▶
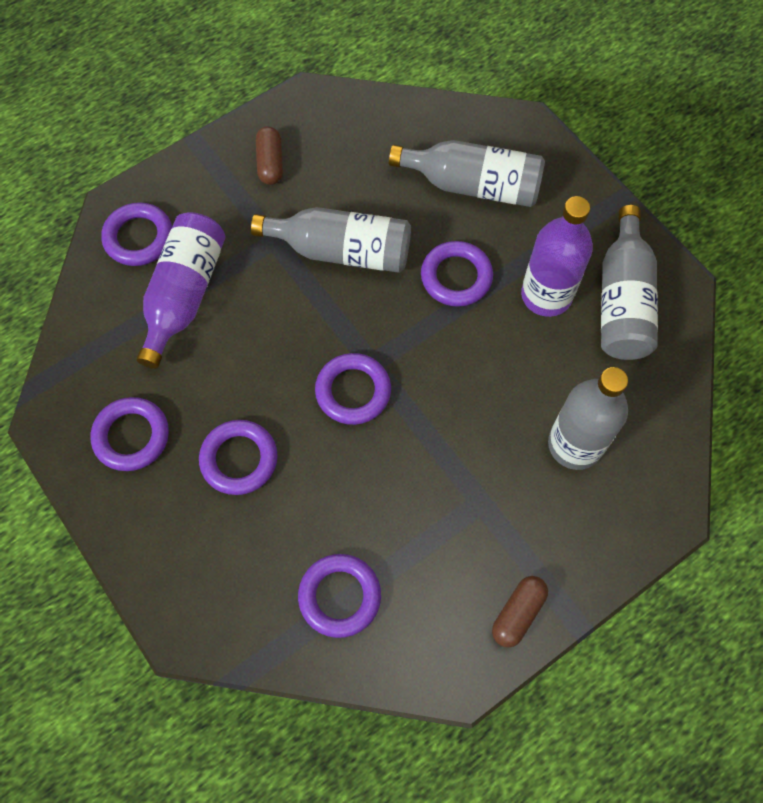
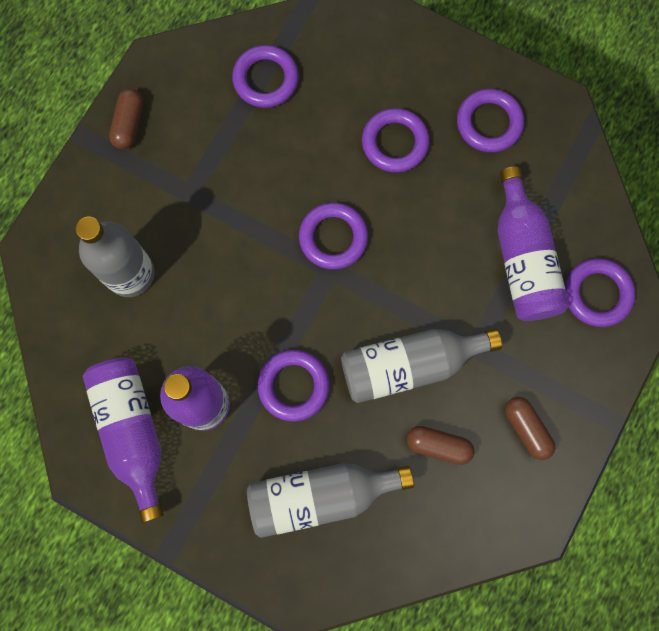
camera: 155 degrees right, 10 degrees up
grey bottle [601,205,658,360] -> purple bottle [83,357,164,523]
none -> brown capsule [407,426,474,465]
◀
▶
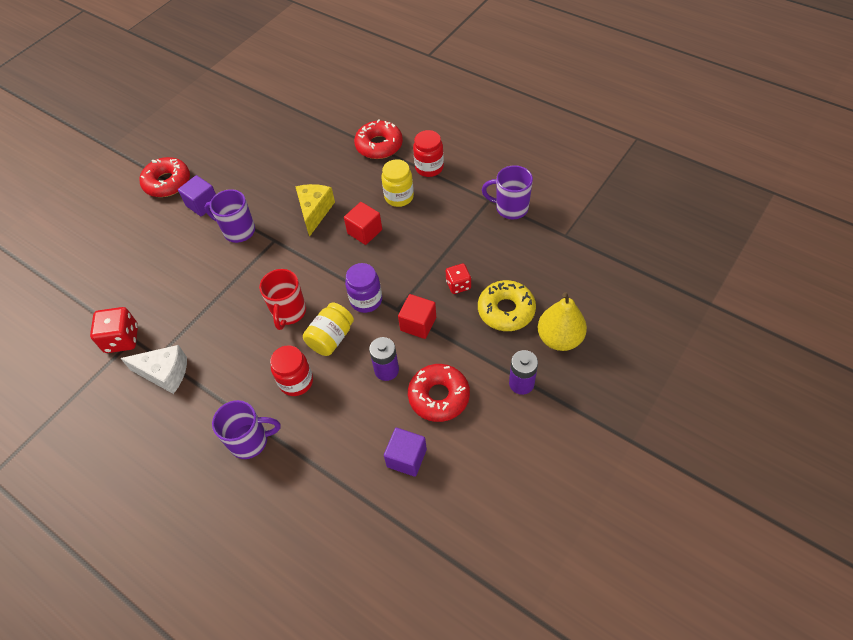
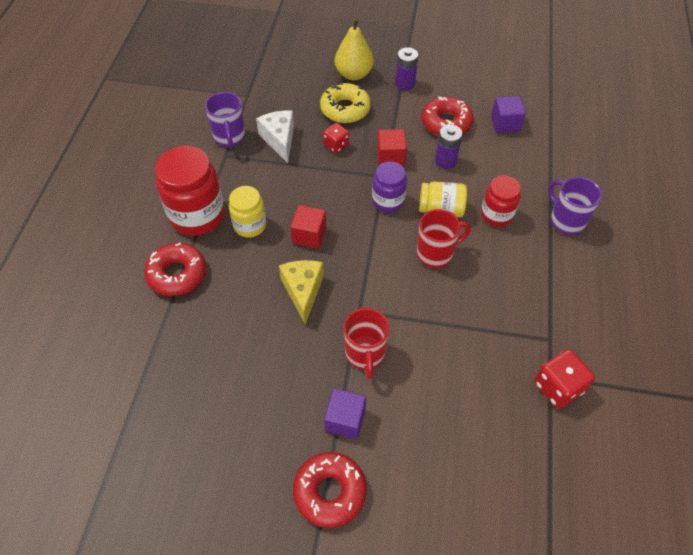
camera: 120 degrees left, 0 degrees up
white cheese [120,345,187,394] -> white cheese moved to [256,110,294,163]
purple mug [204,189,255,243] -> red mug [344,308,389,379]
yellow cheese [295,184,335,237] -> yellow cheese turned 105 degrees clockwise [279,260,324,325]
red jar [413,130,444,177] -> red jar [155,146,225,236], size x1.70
◀
▶
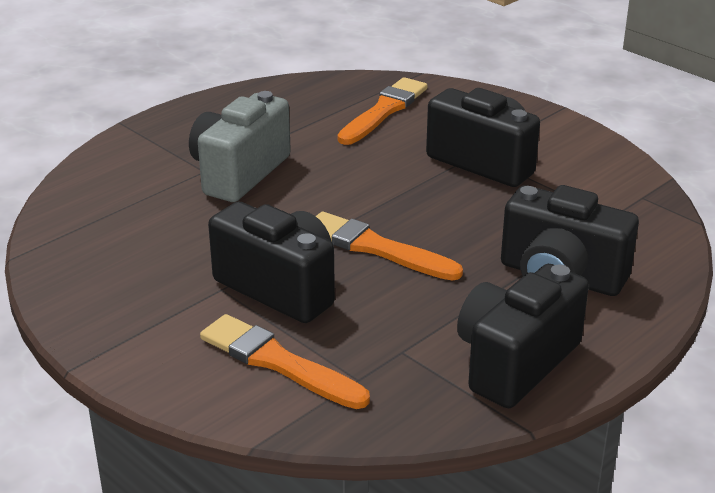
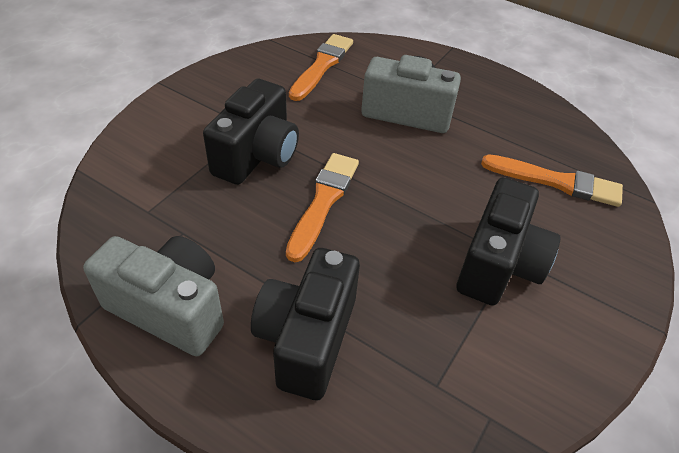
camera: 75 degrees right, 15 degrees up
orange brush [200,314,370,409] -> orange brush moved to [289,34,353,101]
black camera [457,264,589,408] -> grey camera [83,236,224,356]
◀
Sift the material for lines with the string "purple". Copy each one found.

grey bottle [601,205,658,360] -> purple bottle [83,357,164,523]
purple mug [204,189,255,243] -> red mug [344,308,389,379]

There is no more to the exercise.